▶ Data shown
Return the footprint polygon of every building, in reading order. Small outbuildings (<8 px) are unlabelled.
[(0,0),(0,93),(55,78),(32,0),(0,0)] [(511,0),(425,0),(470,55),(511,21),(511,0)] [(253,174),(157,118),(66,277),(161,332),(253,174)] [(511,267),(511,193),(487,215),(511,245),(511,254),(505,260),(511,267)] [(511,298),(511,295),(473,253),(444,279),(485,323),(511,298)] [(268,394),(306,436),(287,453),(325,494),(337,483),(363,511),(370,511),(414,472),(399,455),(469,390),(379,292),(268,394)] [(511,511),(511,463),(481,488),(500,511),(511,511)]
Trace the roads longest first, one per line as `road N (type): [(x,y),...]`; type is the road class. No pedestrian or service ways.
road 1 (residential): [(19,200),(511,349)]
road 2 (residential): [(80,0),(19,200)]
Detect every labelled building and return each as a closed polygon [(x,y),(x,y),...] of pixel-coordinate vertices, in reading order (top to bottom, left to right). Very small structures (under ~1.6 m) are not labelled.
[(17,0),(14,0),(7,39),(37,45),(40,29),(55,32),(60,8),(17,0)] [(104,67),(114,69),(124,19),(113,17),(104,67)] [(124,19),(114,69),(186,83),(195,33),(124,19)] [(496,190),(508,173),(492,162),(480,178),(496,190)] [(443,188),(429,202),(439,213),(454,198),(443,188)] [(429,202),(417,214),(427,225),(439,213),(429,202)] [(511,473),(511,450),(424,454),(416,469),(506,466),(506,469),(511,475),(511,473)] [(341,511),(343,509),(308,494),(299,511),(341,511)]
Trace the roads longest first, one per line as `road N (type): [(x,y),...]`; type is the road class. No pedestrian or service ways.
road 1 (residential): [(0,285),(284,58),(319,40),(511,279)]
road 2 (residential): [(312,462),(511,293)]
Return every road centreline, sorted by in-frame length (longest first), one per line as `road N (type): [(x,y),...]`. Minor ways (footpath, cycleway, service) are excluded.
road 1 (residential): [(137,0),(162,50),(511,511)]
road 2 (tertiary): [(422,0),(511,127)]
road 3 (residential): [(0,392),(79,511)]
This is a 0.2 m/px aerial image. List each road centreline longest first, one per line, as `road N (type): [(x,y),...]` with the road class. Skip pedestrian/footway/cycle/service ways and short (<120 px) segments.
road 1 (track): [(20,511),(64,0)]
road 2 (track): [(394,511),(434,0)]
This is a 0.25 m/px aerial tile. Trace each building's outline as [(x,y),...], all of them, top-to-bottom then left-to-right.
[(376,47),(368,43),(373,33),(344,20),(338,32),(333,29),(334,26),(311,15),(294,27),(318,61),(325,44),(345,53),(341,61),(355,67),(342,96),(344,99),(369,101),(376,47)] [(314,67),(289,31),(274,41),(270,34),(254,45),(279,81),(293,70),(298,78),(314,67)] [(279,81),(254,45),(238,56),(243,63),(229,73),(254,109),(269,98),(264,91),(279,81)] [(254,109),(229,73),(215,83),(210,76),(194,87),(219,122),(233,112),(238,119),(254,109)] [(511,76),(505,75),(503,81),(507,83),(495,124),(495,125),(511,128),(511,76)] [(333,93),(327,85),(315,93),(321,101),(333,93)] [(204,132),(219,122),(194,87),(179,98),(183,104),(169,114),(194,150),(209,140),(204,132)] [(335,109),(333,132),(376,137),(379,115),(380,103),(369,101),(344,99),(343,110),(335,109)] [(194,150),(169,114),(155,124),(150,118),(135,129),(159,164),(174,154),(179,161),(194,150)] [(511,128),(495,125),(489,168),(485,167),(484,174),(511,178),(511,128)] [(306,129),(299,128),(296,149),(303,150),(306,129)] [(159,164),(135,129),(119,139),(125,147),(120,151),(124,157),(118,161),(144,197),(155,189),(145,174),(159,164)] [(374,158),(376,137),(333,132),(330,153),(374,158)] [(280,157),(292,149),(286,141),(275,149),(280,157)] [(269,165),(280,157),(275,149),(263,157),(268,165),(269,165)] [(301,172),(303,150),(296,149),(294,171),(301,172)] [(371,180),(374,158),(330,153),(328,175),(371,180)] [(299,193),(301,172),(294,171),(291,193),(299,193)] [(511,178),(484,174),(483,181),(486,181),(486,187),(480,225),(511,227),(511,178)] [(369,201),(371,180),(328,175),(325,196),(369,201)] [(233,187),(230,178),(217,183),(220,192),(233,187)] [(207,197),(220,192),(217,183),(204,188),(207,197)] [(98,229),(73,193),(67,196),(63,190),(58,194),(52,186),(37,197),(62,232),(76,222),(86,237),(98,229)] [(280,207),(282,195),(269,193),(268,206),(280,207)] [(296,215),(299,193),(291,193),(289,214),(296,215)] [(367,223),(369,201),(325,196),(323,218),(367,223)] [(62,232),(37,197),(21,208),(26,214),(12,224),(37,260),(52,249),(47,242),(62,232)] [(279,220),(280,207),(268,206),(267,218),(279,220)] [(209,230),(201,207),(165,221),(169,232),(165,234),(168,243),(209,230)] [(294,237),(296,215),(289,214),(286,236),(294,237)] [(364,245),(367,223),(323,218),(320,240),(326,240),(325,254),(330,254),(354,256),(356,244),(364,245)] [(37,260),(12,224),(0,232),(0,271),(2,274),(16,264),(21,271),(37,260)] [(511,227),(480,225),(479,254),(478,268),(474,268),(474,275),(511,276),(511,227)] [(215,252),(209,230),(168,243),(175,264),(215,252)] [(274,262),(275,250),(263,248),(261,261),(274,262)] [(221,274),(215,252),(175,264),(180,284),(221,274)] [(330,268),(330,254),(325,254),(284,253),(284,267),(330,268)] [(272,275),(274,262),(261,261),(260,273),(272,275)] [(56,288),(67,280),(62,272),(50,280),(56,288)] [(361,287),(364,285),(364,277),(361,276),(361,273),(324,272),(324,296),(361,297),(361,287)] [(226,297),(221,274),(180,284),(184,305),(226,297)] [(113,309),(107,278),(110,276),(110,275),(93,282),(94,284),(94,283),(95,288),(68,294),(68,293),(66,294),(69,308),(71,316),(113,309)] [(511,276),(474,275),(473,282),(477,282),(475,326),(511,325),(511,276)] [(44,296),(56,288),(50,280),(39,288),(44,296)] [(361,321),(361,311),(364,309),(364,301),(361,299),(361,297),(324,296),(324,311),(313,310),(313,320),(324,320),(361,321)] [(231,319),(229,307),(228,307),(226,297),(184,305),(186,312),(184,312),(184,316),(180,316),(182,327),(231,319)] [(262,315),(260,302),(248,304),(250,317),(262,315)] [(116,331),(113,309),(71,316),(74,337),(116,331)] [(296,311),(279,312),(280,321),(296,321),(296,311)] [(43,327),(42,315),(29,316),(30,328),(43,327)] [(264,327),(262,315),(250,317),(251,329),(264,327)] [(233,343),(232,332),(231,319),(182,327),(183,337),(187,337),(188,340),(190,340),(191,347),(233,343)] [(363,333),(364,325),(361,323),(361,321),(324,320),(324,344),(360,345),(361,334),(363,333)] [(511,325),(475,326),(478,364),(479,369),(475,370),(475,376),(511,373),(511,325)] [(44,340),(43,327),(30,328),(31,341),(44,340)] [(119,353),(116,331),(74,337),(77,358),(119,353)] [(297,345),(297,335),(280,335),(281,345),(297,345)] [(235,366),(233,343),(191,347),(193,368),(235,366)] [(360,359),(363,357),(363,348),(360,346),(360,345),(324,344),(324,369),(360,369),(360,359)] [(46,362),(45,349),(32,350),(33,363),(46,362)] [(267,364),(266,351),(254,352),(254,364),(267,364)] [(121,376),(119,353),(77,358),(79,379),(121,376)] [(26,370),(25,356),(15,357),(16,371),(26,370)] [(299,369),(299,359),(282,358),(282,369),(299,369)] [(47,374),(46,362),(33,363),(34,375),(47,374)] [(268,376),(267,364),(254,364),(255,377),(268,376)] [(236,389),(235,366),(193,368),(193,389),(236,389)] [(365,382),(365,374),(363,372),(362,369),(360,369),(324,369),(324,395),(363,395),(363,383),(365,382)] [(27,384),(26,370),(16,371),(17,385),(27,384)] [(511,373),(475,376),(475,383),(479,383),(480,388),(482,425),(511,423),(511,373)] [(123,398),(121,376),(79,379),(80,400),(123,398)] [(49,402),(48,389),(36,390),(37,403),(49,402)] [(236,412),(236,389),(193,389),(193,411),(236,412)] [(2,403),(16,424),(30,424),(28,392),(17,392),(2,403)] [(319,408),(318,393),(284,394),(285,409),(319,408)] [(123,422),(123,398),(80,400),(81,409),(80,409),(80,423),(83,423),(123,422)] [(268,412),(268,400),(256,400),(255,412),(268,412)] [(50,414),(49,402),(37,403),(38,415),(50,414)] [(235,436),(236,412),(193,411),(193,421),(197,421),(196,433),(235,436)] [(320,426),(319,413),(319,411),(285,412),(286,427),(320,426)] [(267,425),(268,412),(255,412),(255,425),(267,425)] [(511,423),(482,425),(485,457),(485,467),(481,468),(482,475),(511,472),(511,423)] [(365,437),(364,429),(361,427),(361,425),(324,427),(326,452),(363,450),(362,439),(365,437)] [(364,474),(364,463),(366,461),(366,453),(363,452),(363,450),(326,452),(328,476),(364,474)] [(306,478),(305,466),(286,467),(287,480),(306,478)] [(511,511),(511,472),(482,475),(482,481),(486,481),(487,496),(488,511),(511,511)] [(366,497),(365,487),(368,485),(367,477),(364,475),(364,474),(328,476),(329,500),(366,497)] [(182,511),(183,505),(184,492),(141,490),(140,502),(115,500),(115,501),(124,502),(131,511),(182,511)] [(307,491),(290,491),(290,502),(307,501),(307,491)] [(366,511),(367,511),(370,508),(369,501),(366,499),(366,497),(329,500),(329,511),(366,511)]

▶ Written request
Return, word for word, the items from the very first line through the line containing "Detect every labelled", including both of those lines.

▶ Answer to this task
Return the footprint polygon of every building, in reading order. Small outbuildings (<8 px) are unlabelled.
[(0,0),(0,93),(55,78),(32,0),(0,0)] [(511,0),(425,0),(470,55),(511,21),(511,0)] [(253,174),(157,118),(66,277),(161,332),(253,174)] [(511,267),(511,193),(487,215),(511,245),(511,254),(505,260),(511,267)] [(511,298),(511,295),(473,253),(444,279),(485,323),(511,298)] [(268,394),(306,436),(287,453),(325,494),(337,483),(363,511),(370,511),(414,472),(399,455),(469,390),(379,292),(268,394)] [(511,511),(511,463),(481,488),(500,511),(511,511)]
Trace the roads longest first, one per line as `road N (type): [(x,y),...]`; type is the road class. No pedestrian or service ways.
road 1 (residential): [(19,200),(511,349)]
road 2 (residential): [(80,0),(19,200)]
Detect every labelled building and return each as a closed polygon [(x,y),(x,y),...] of pixel-coordinate vertices, in reading order (top to bottom, left to right). Very small structures (under ~1.6 m) are not labelled.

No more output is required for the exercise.